_TASK BRIEF:_ From the entries that follow, copy every line with the word "turned".

-------- SOURCE INFORMATION --------

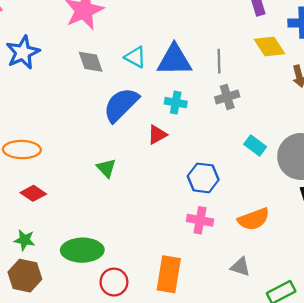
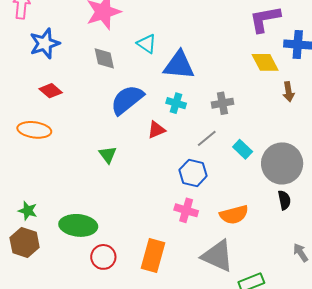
cyan triangle: (135, 57) -> (147, 44), moved
gray line: (219, 61) -> (207, 138), moved, turned 45
red diamond: (33, 193) -> (51, 91), moved
gray triangle: (240, 267) -> (217, 256), size x1.8

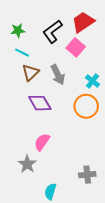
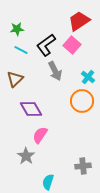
black L-shape: (52, 32) -> (46, 45), moved
brown triangle: (30, 73) -> (15, 79), moved
purple diamond: (40, 103) -> (31, 109), moved

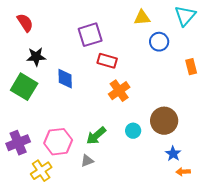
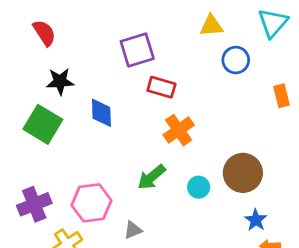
green arrow: (96, 136) -> (151, 177), moved

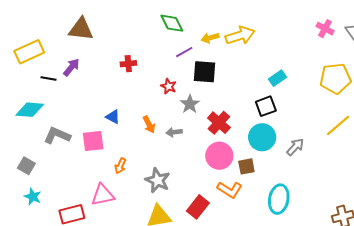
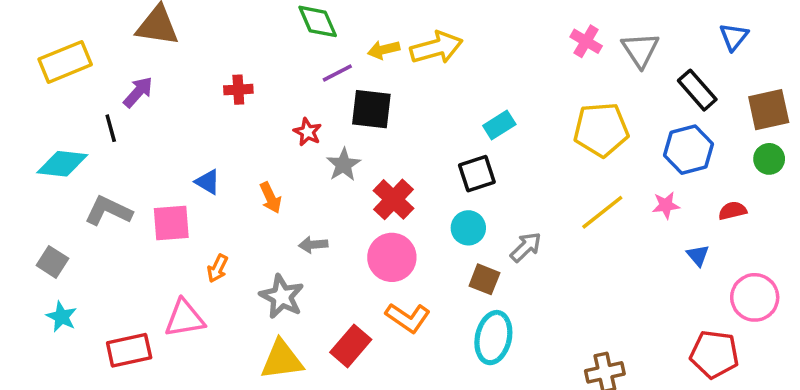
black line: (48, 78) -> (111, 128), moved, turned 63
gray arrow: (174, 132) -> (313, 245), moved
cyan circle: (262, 137) -> (468, 228), size x0.7
brown square: (246, 166) -> (484, 279), moved, turned 30

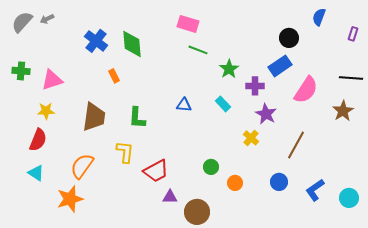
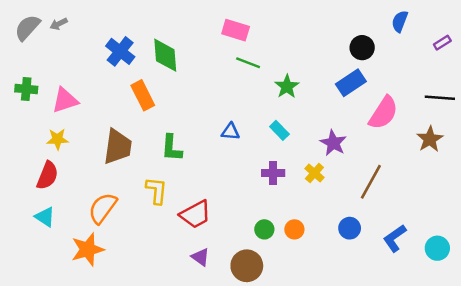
purple rectangle: (353, 34) -> (442, 43), turned 40
orange rectangle: (114, 76) -> (143, 95), size x1.6
purple cross: (255, 86) -> (273, 173), moved
green circle: (211, 167) -> (264, 229), moved
purple triangle: (170, 197) -> (200, 257), moved, turned 35

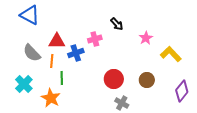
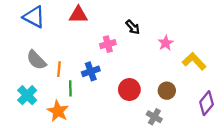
red triangle: (57, 41) -> (78, 15), moved
blue cross: (76, 53) -> (91, 71), moved
gray cross: (122, 103) -> (154, 117), moved

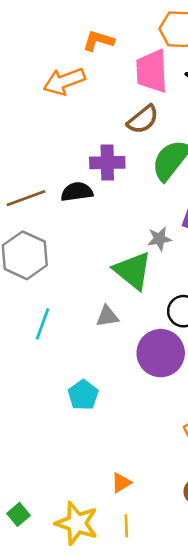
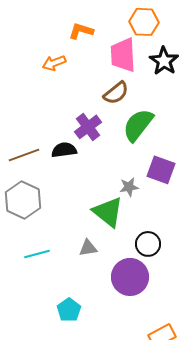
orange arrow: (64, 81) -> (54, 63), size x0.7
purple cross: (107, 163) -> (88, 127), turned -36
cyan line: (43, 324) -> (37, 254), turned 55

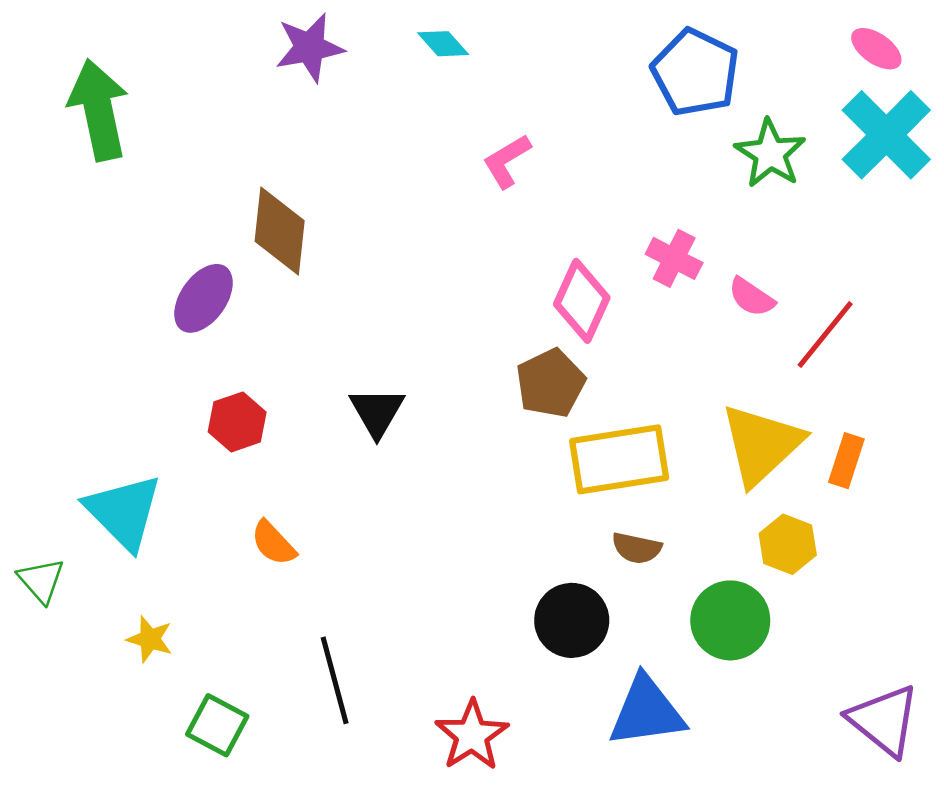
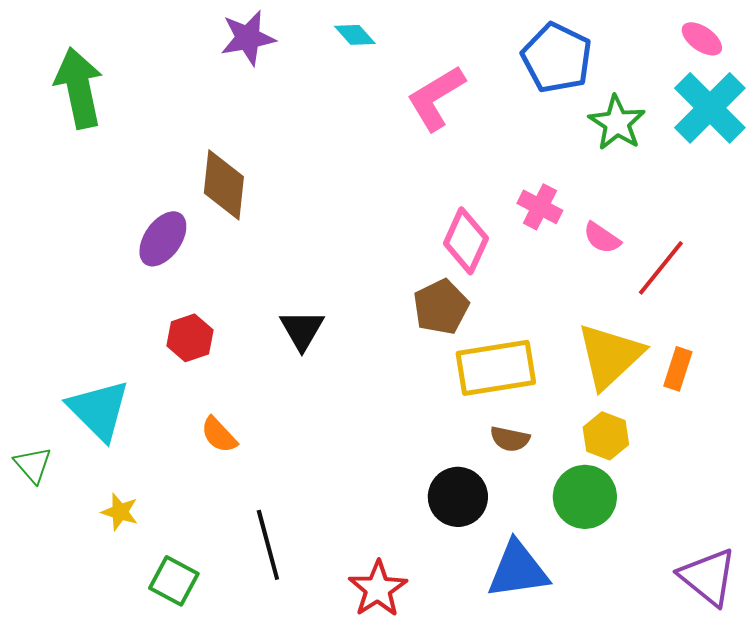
pink L-shape: (507, 161) -> (436, 98), moved, size x1.5
yellow hexagon: (788, 544) -> (606, 436), moved

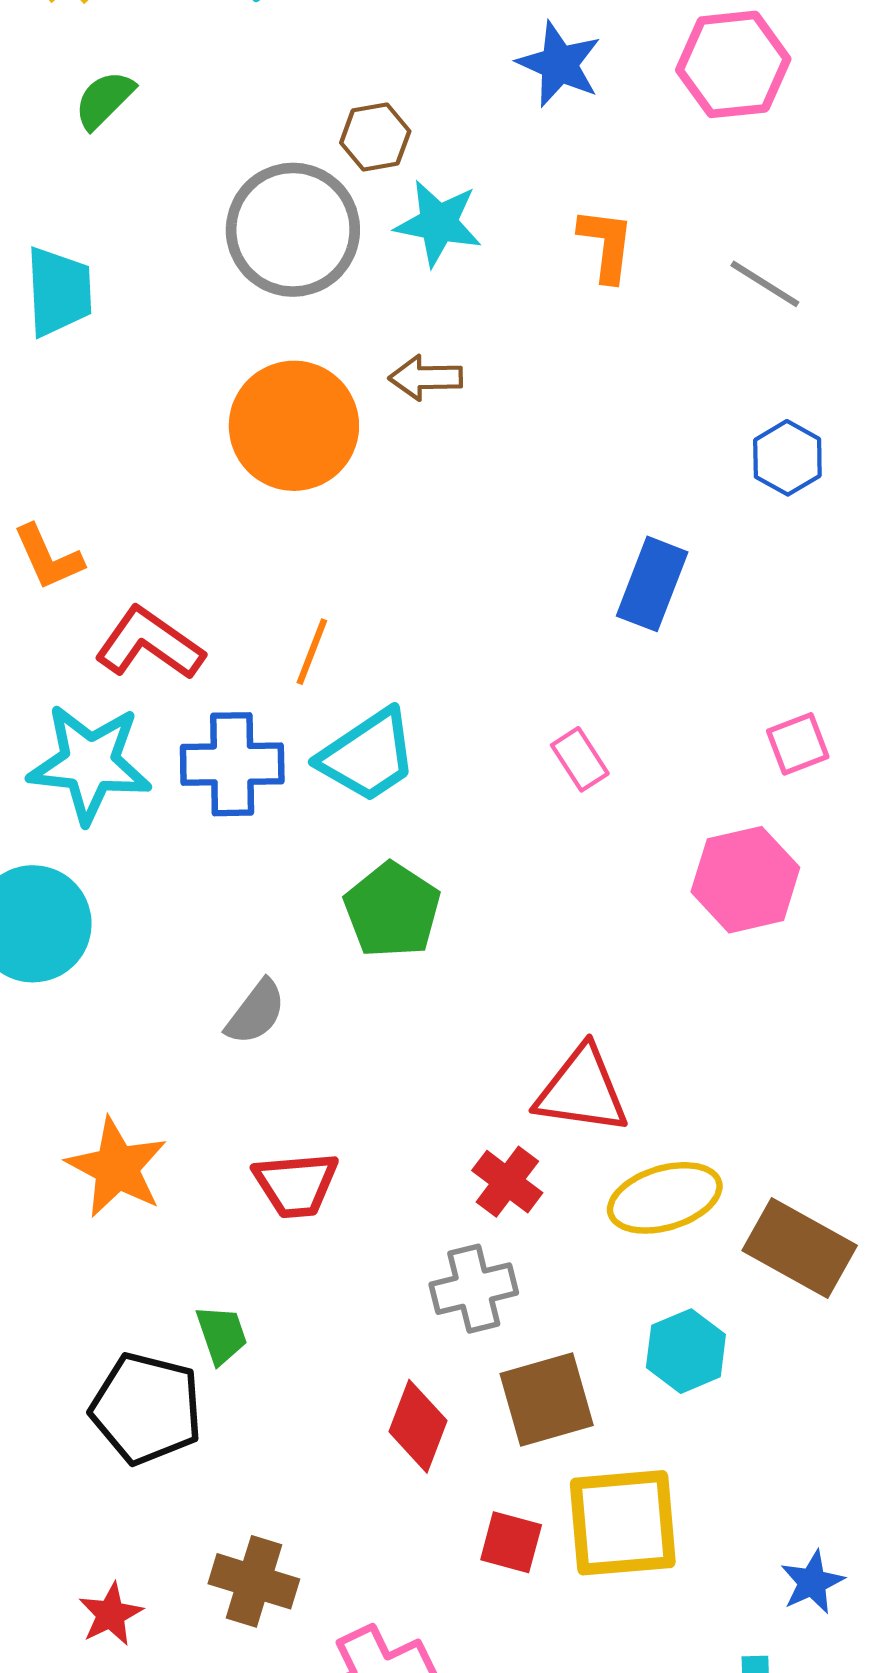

--------

_REPLY:_
gray line: (219, 61) -> (207, 138), moved, turned 45
black line: (48, 78) -> (111, 128), moved, turned 63
brown square: (246, 166) -> (484, 279), moved, turned 30
purple rectangle: (353, 34) -> (442, 43), turned 40
purple triangle: (170, 197) -> (200, 257), moved, turned 35
purple cross: (107, 163) -> (88, 127), turned -36
cyan line: (43, 324) -> (37, 254), turned 55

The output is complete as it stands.